Exercise aim >> Extract each line below that contains the string "kern".

━━━

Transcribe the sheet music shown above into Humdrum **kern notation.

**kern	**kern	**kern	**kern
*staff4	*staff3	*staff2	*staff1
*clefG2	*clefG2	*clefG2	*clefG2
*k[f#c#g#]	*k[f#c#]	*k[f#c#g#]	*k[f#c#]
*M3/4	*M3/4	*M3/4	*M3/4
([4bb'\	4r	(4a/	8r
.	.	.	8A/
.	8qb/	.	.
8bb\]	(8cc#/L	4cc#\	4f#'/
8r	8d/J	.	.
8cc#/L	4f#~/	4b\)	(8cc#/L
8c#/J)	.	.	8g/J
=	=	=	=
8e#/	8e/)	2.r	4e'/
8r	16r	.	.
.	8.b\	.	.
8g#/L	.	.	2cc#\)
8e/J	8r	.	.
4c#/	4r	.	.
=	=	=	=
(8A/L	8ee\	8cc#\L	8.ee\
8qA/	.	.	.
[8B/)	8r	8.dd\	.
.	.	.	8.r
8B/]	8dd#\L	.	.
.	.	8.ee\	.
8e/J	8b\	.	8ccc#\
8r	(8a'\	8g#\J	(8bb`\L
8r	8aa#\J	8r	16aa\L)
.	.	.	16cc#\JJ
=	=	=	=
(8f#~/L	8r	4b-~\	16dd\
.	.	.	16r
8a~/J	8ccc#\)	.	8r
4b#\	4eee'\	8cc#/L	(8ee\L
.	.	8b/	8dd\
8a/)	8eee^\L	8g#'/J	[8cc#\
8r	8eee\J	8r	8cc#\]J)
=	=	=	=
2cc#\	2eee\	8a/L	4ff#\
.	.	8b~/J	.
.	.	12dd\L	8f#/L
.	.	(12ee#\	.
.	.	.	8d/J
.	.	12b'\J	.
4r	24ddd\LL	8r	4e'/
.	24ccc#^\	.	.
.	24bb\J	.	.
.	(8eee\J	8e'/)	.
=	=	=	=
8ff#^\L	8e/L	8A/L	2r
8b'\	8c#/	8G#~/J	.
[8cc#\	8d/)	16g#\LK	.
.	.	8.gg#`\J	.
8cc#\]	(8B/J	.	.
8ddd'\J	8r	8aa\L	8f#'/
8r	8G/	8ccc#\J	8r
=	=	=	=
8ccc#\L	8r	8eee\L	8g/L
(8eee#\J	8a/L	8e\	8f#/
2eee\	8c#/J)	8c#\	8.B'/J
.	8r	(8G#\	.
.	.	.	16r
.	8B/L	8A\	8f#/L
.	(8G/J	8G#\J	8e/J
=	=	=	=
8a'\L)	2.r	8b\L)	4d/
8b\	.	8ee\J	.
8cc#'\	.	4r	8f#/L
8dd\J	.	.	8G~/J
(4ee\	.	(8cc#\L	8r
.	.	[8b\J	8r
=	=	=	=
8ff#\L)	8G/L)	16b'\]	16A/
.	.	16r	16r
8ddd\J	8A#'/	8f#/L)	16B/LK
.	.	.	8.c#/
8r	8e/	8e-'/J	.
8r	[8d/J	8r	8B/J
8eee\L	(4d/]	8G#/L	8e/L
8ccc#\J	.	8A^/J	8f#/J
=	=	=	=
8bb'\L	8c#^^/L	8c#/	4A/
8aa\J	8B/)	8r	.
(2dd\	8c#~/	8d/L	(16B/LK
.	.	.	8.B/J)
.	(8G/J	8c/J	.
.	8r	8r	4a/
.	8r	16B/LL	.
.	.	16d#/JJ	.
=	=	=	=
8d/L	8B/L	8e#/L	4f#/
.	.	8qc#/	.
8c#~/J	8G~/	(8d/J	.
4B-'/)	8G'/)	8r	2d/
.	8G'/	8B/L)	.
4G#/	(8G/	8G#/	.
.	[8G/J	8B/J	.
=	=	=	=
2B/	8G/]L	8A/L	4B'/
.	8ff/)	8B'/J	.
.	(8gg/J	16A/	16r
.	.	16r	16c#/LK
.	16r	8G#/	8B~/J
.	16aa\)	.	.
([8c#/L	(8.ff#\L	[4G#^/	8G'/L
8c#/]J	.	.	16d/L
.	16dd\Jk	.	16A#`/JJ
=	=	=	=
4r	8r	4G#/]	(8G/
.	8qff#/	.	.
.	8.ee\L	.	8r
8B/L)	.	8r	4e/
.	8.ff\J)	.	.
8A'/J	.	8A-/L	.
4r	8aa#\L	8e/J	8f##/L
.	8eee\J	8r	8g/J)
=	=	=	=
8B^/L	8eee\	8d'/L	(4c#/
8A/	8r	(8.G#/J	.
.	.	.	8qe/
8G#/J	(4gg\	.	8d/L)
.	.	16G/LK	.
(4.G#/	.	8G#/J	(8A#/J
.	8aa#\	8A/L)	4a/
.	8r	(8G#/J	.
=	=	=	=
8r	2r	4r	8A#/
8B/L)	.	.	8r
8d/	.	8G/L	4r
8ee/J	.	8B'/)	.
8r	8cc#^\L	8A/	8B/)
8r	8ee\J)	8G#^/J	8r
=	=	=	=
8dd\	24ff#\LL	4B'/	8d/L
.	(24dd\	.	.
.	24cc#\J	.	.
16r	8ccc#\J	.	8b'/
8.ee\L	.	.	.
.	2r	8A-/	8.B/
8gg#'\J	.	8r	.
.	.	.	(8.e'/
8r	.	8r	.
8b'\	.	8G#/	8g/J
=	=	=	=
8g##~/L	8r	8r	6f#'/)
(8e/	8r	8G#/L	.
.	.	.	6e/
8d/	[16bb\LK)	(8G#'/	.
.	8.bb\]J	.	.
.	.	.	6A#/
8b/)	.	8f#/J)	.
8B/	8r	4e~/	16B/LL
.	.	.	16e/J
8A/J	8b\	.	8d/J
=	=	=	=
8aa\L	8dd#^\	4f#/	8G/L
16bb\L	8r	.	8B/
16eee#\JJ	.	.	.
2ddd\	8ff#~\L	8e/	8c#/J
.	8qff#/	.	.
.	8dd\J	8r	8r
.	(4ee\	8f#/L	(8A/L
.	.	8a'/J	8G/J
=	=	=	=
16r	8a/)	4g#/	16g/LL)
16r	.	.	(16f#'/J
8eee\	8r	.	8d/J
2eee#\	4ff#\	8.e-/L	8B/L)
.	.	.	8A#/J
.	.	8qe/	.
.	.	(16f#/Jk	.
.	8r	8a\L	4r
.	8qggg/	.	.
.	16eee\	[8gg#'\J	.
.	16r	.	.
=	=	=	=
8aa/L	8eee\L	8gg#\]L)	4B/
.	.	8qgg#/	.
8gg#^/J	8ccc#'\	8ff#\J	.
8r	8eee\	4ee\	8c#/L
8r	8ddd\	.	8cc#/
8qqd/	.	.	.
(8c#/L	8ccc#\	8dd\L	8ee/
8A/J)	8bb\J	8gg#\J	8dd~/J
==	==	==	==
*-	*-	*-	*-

━━━

Response to this task >>
Transcribe the sheet music shown above into Humdrum **kern notation.
**kern	**kern	**kern	**kern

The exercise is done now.